Exercise data >>
——————

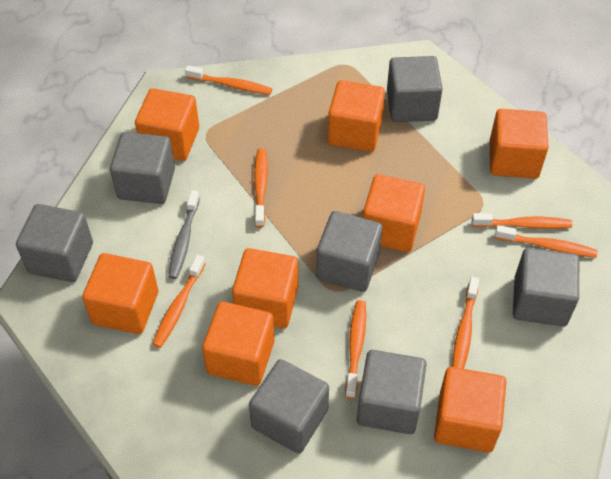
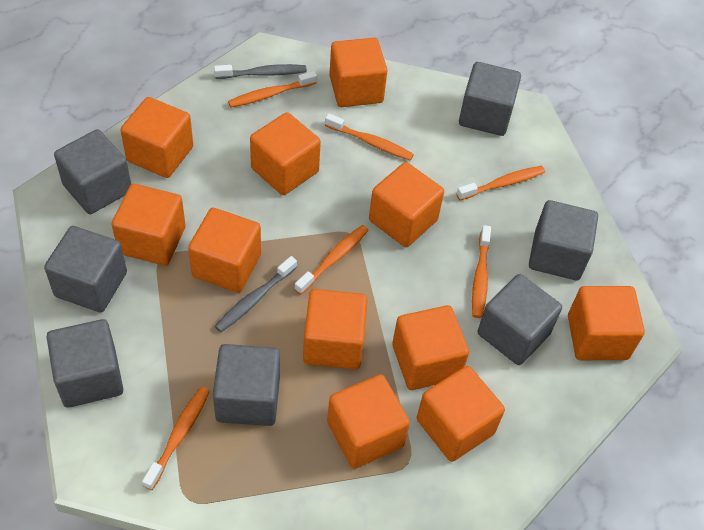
grey toothbrush: 1 -> 2
orange cube: 8 -> 11
orange toothbrush: 7 -> 6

——————

Required work >> Omit the pictures, then set down all the remaining data exactly as given.

Response to the exercise >>
grey toothbrush: 1 -> 2
orange cube: 8 -> 11
orange toothbrush: 7 -> 6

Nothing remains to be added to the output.